Work required
Copy task. Retype the whole listing exactly, omitting any picture in it.
====== Information provided
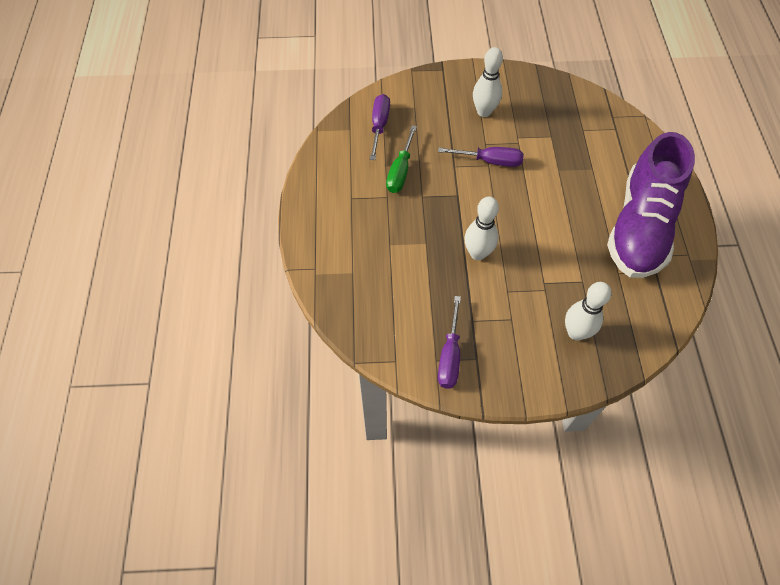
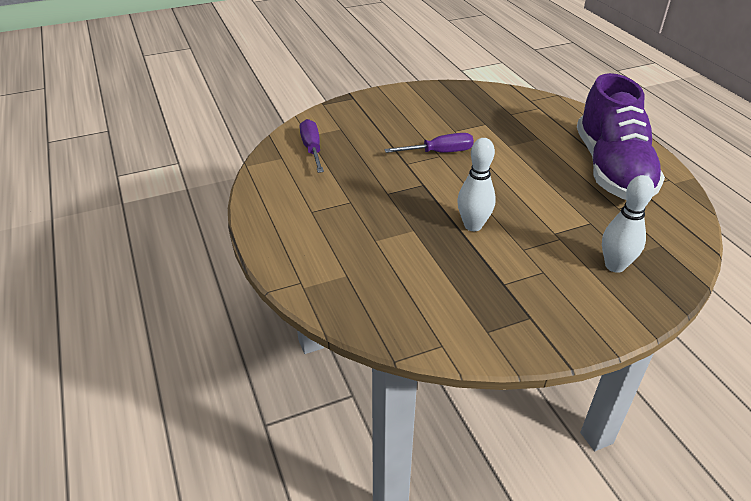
camera: 20 degrees left, 20 degrees down
(400, 172) = (353, 179): green screwdriver -> none
(450, 356) = (500, 323): purple screwdriver -> none
(484, 112) = (411, 119): white bowling pin -> none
============
Result
camera: 20 degrees left, 20 degrees down
(400, 172) = (353, 179): green screwdriver -> none
(450, 356) = (500, 323): purple screwdriver -> none
(484, 112) = (411, 119): white bowling pin -> none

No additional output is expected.